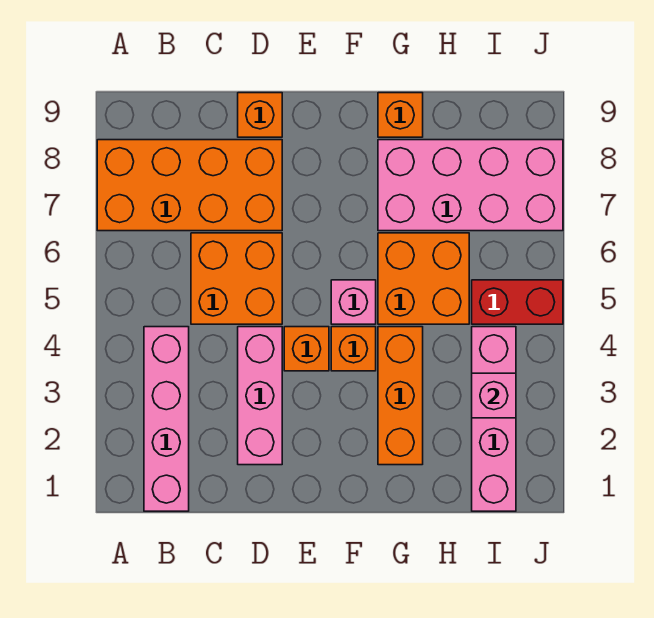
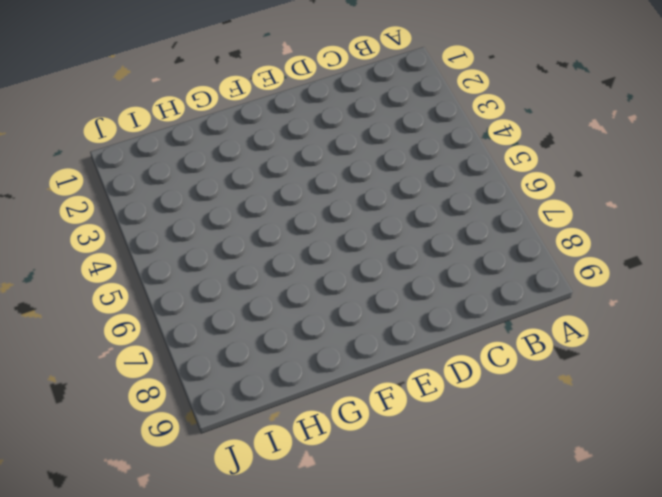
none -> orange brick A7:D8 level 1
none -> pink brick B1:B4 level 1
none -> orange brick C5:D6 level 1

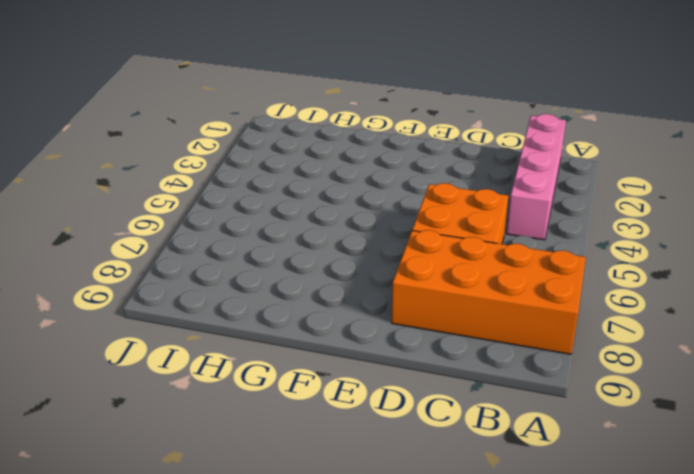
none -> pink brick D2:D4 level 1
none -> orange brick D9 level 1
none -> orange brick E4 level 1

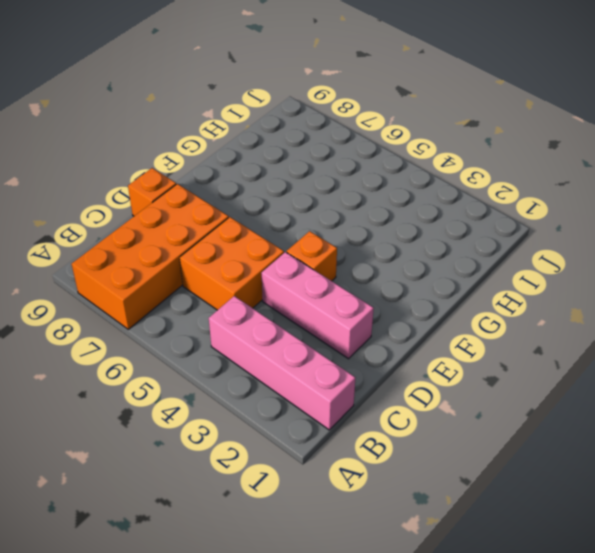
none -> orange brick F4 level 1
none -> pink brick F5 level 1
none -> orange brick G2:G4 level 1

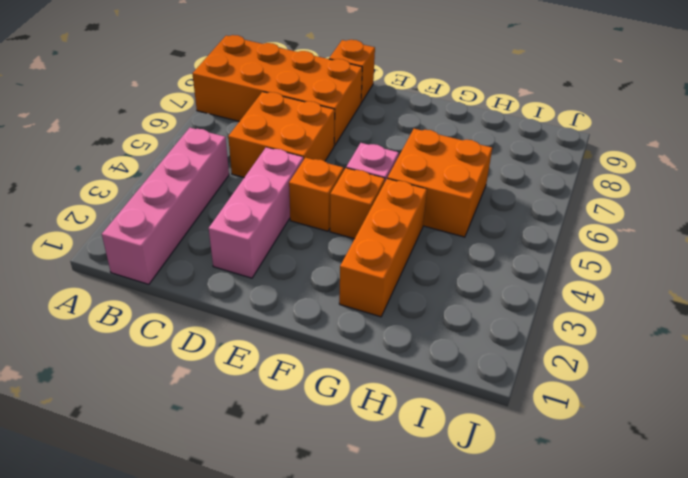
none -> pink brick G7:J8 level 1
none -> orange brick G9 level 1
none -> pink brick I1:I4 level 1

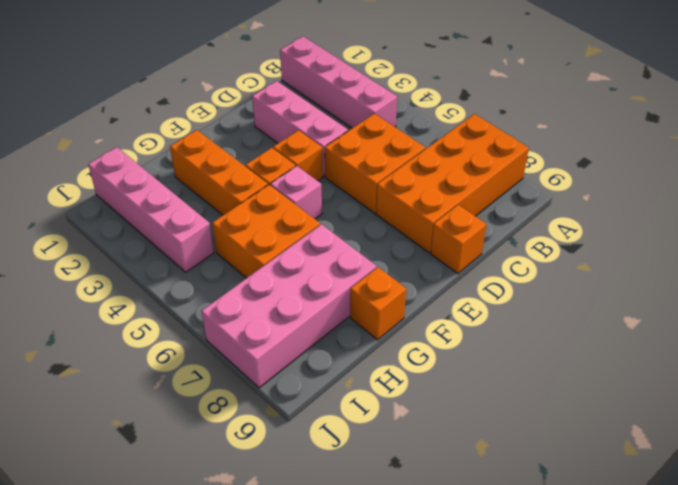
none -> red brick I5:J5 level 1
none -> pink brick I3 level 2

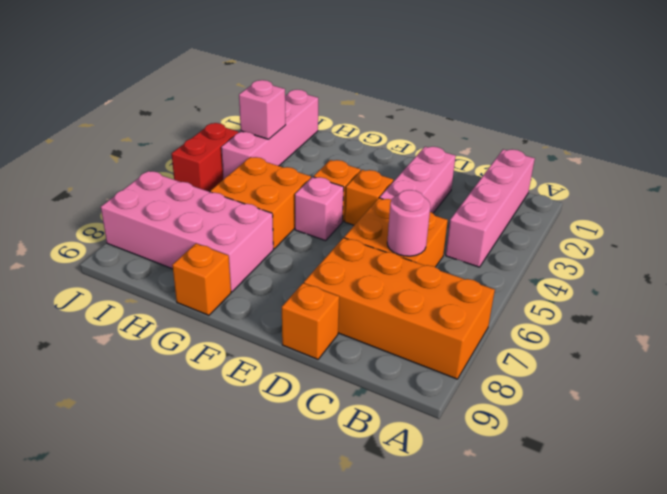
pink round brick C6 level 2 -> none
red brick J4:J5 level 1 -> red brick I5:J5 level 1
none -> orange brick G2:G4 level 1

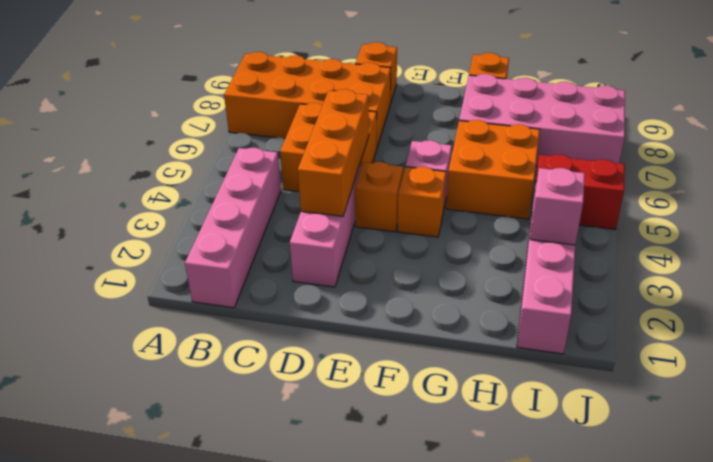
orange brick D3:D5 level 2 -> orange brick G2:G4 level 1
---
▸ THE TASK
Look through the entries above and list every line containing "pink".

▸ EXPECTED OUTPUT
none -> pink brick B1:B4 level 1
none -> pink brick D2:D4 level 1
none -> pink brick F5 level 1
none -> pink brick G7:J8 level 1
none -> pink brick I1:I4 level 1
none -> pink brick I3 level 2
pink round brick C6 level 2 -> none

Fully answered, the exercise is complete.